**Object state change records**

[Start of section]

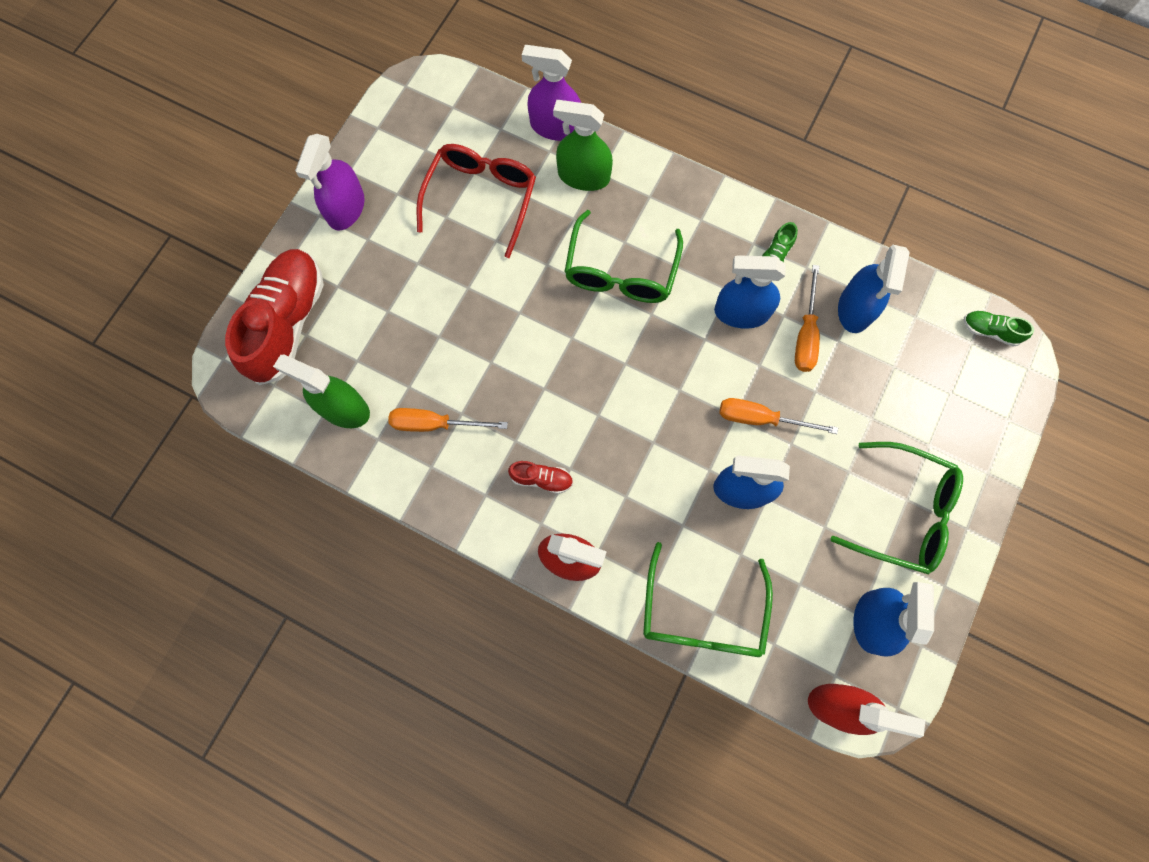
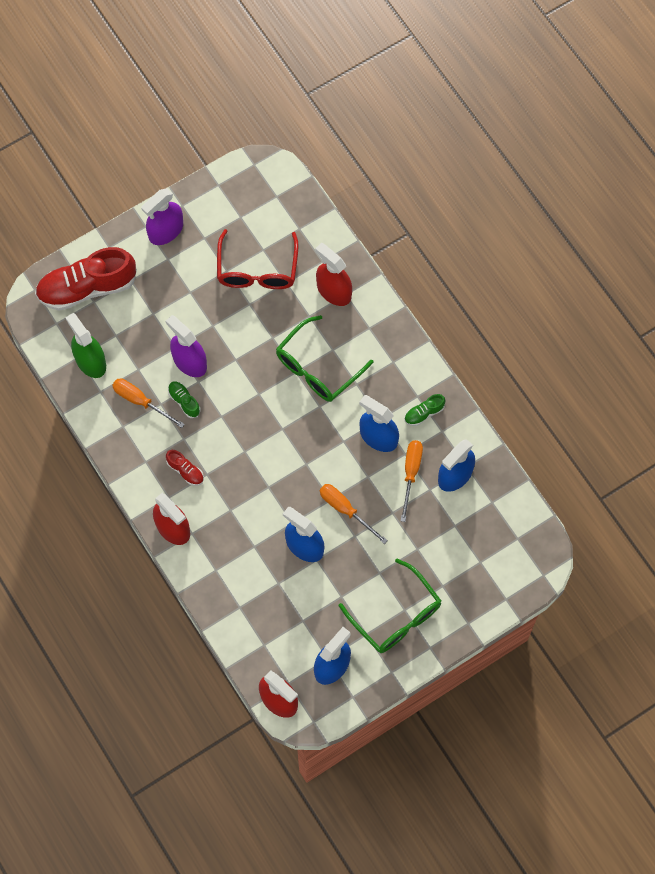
camera: 30 degrees right, 5 degrees down
(288, 323) = (87, 288): red shoe -> red shoe turned 150 degrees counterclockwise
(481, 198) = (257, 270): red glasses -> red glasses turned 135 degrees clockwise
(555, 127) = (336, 246): purple spray bottle -> purple spray bottle (189, 362)
(583, 176) = (334, 291): green spray bottle -> red spray bottle
(702, 615) = (231, 604): green glasses -> none
(805, 334) = (411, 473): orange screwdriver -> orange screwdriver turned 150 degrees clockwise
(989, 331) = (534, 538): green shoe -> green shoe (184, 401)

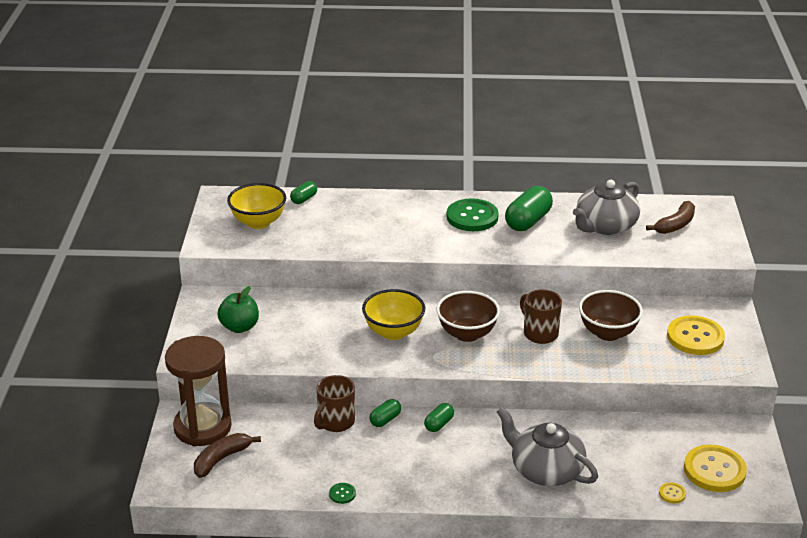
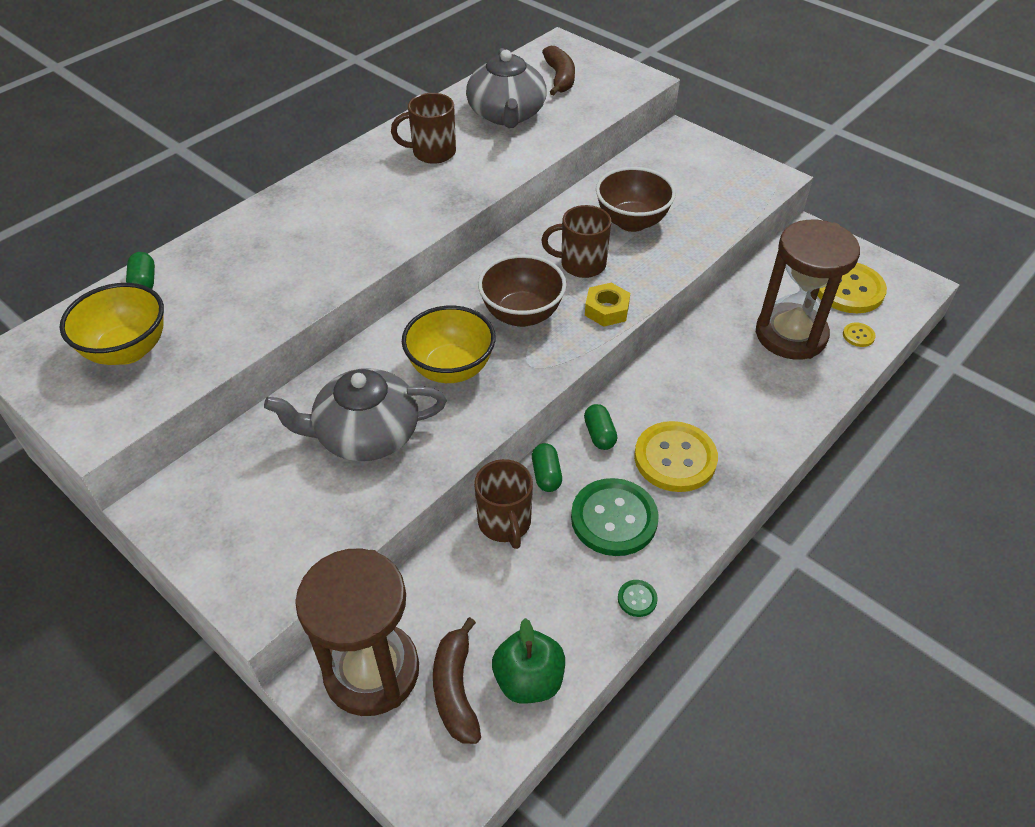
camera: 50 degrees left, 15 degrees up
(239, 327) = (269, 504): green apple -> green apple (528, 680)
(472, 217) = (371, 182): green button -> green button (614, 519)
(514, 362) = (606, 310): none -> yellow nut
(528, 221) = (432, 152): green capsule -> brown mug
(545, 470) = (749, 399): grey teapot -> grey teapot (366, 434)
(629, 463) = (790, 335): none -> brown hourglass
(695, 337) = (697, 177): yellow button -> yellow button (675, 458)

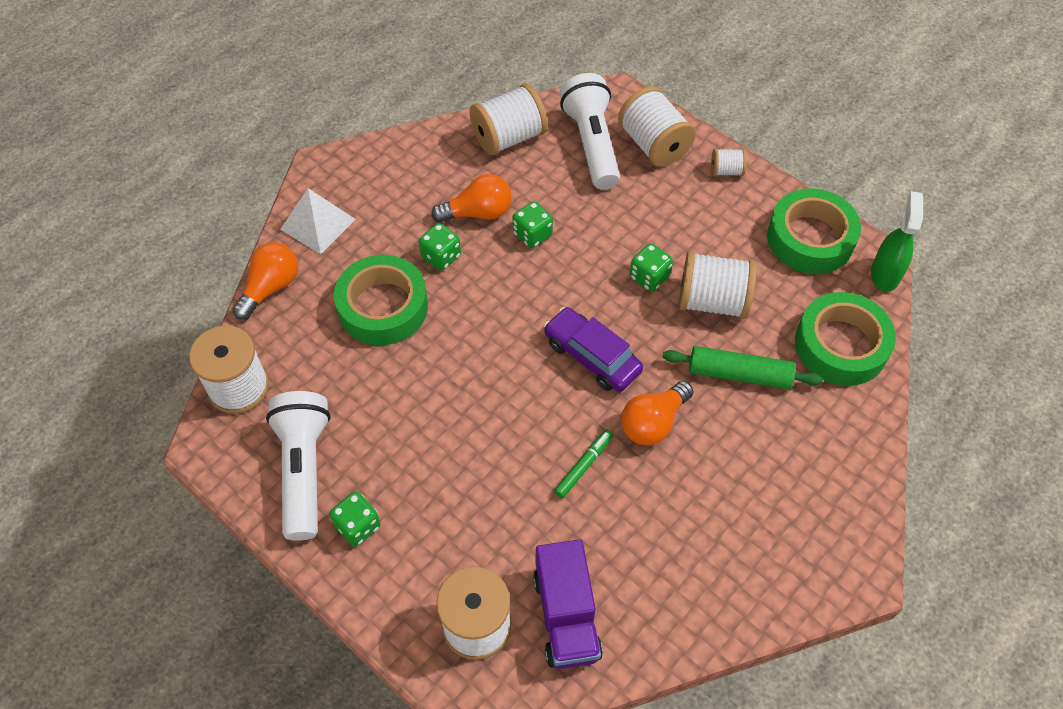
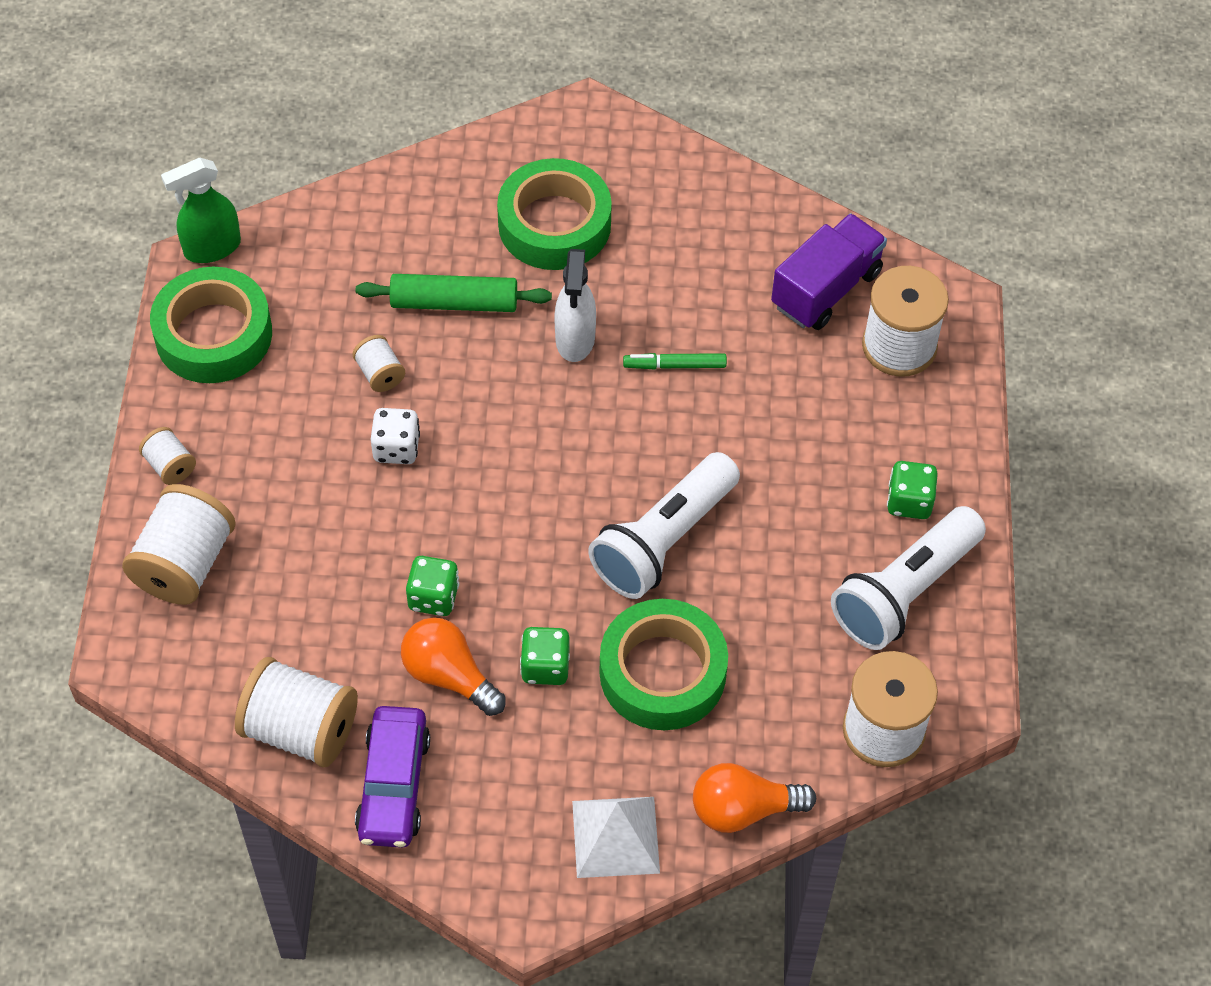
camera: 130 degrees left, 0 degrees up
(592, 143) = (236, 630): white flashlight -> white flashlight (663, 540)
(592, 356) = (545, 436): purple car -> purple car (393, 785)
(649, 277) = (396, 448): green dice -> white dice
(653, 422) = (575, 339): orange light bulb -> white spray bottle
(712, 301) = (380, 374): white spool -> white spool, size x0.50
(739, 374) = (454, 302): green rolling pin -> green rolling pin turned 60 degrees counterclockwise
(841, 345) = (343, 240): green tape -> green tape (554, 224)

[End of section]

**WHAT YOU ARE ASKED TO DO**
Check each line of the entries above for the word "button". List the ones that have it.

**ANSWER SECTION**
(472, 217) = (371, 182): green button -> green button (614, 519)
(695, 337) = (697, 177): yellow button -> yellow button (675, 458)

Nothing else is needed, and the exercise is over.